===== Data listing =====
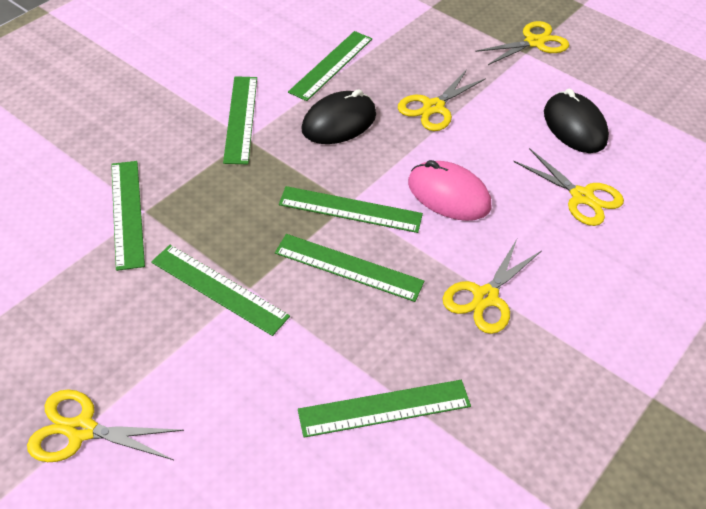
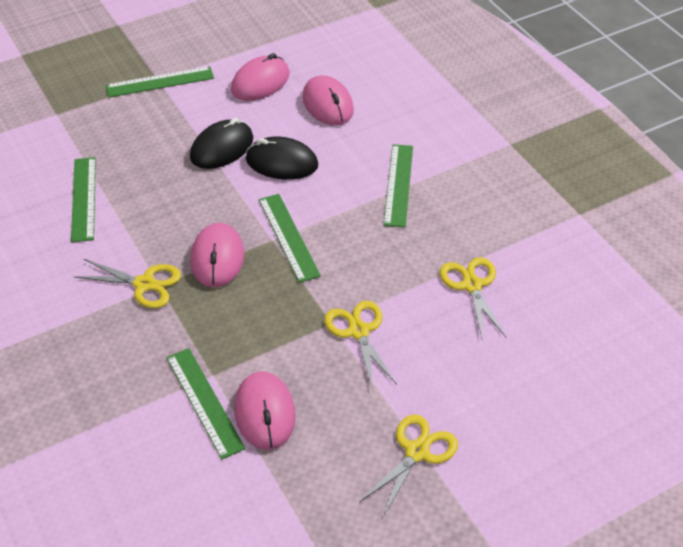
green ruler: 7 -> 5
pink mouse: 1 -> 4
yellow scissors: 5 -> 4

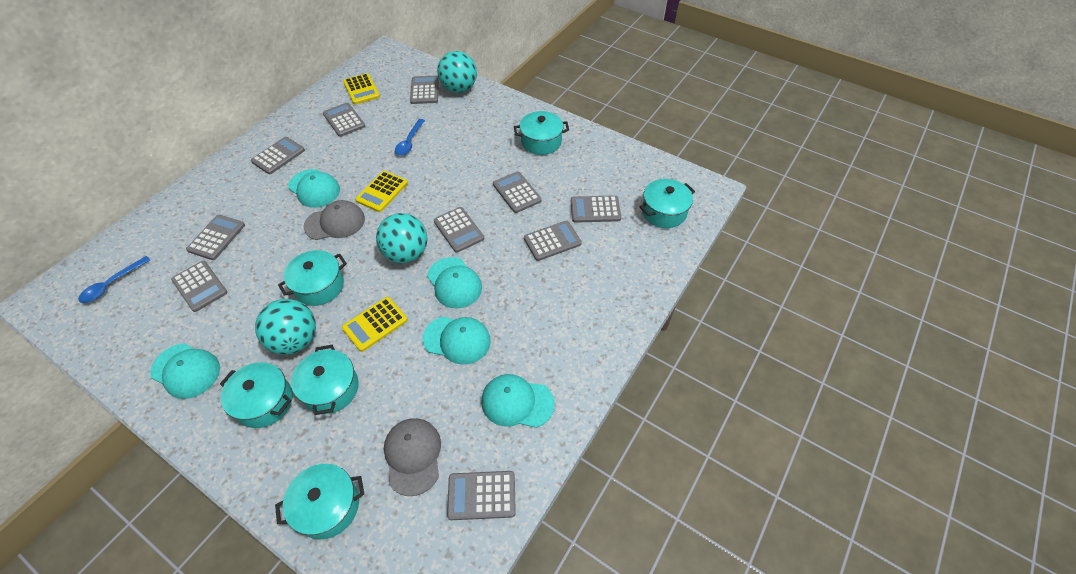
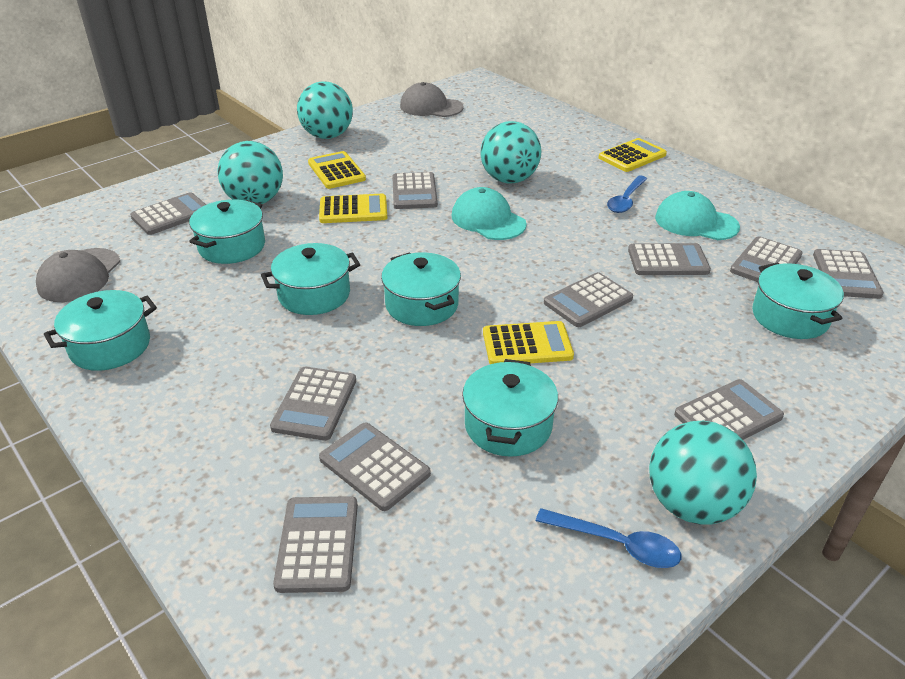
turquoise ball: 3 -> 4
turquoise cap: 5 -> 2
yellow calculator: 3 -> 4

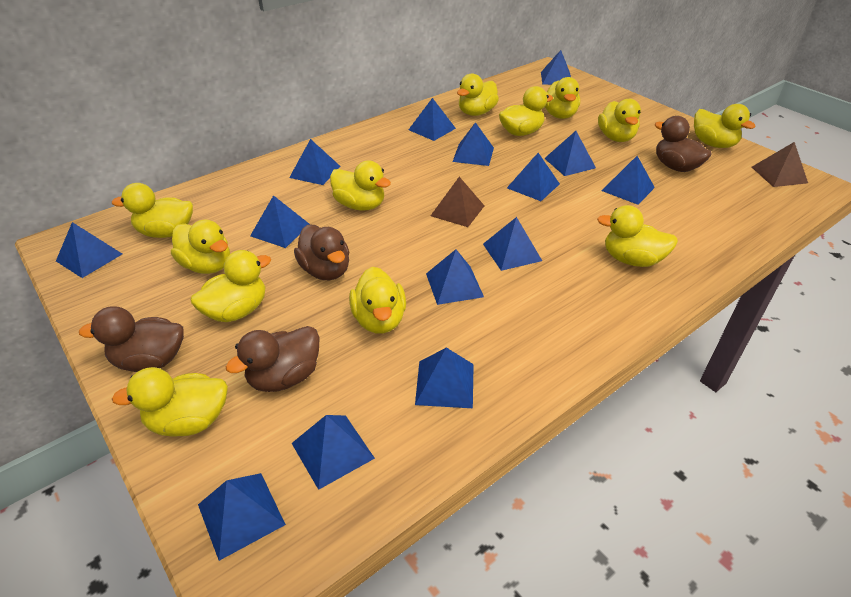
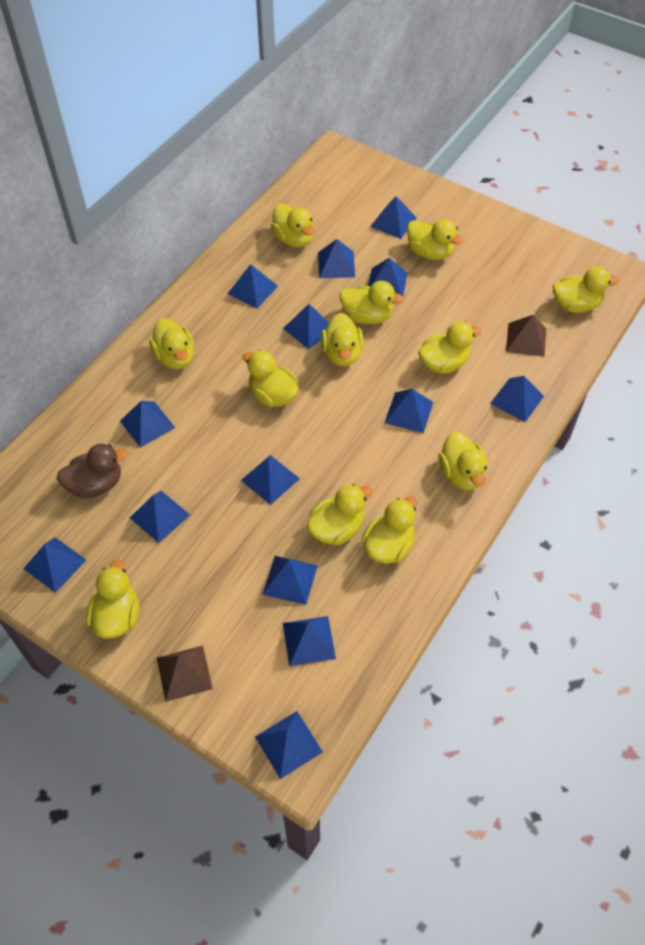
brown duck: 4 -> 1

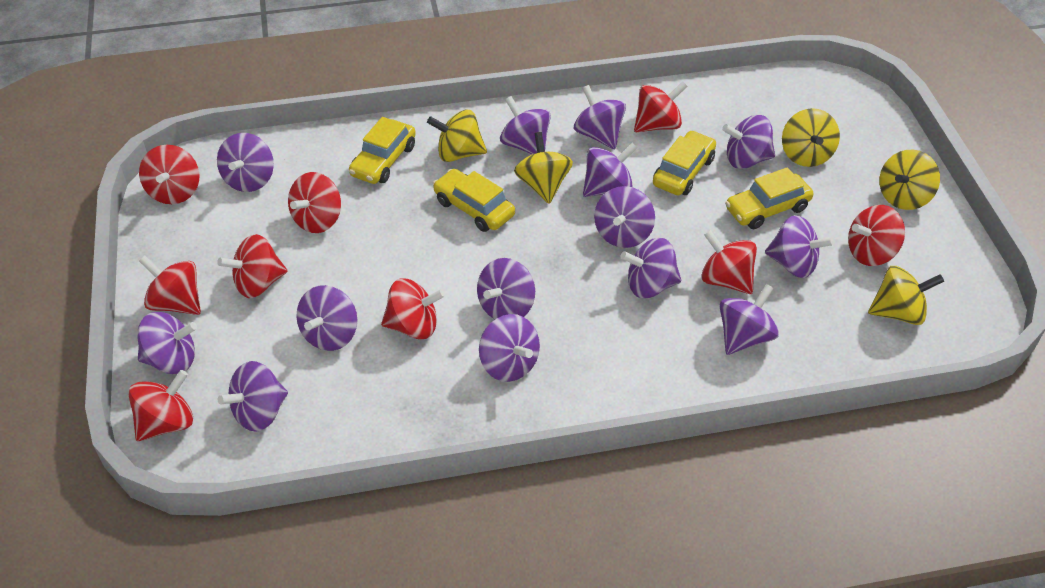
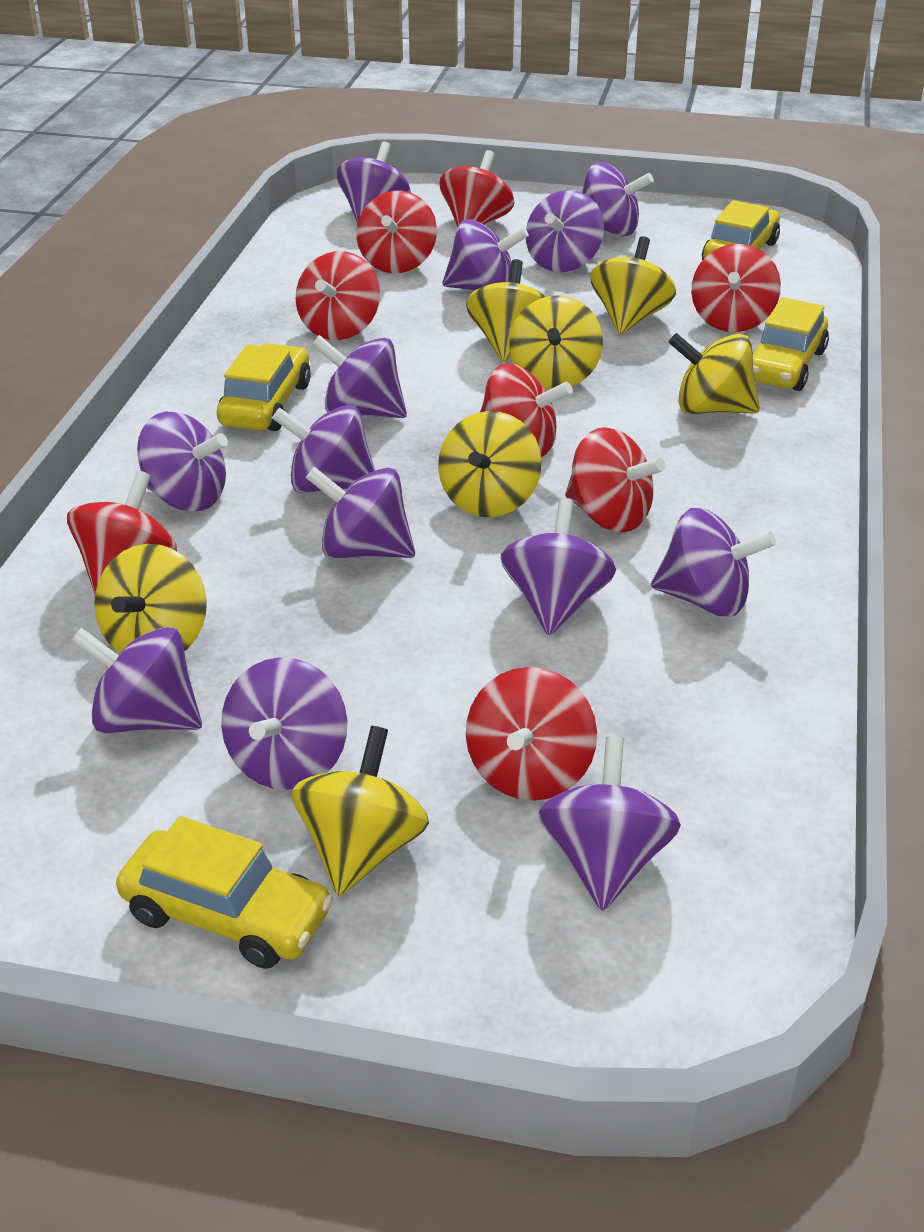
purple spinning top: 14 -> 13
red spinning top: 9 -> 8
yellow spinning top: 5 -> 7

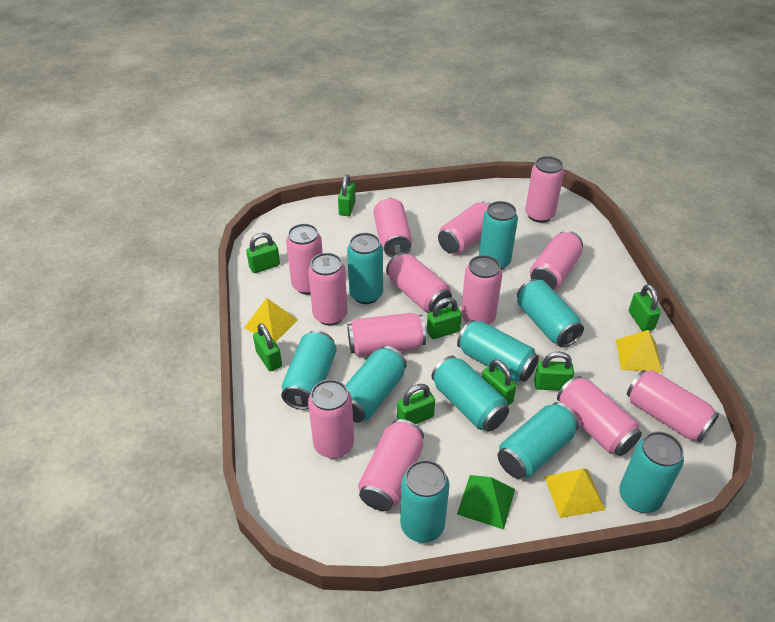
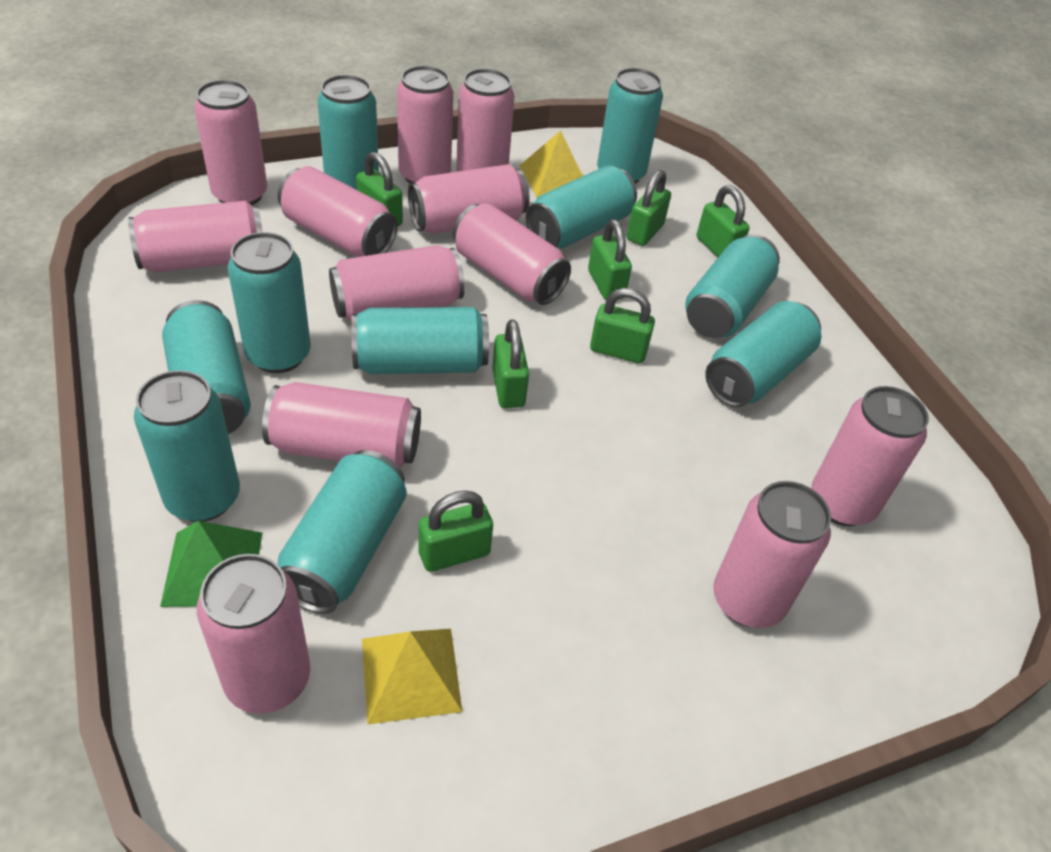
green padlock: 8 -> 7
pink can: 13 -> 12
yellow pyramid: 3 -> 2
=====
#### Exercise instructions:
All lines above that hold the string "yellow" should be copied.

#### Solution to this exercise:
yellow scissors: 5 -> 4
yellow calculator: 3 -> 4
yellow spinning top: 5 -> 7
yellow pyramid: 3 -> 2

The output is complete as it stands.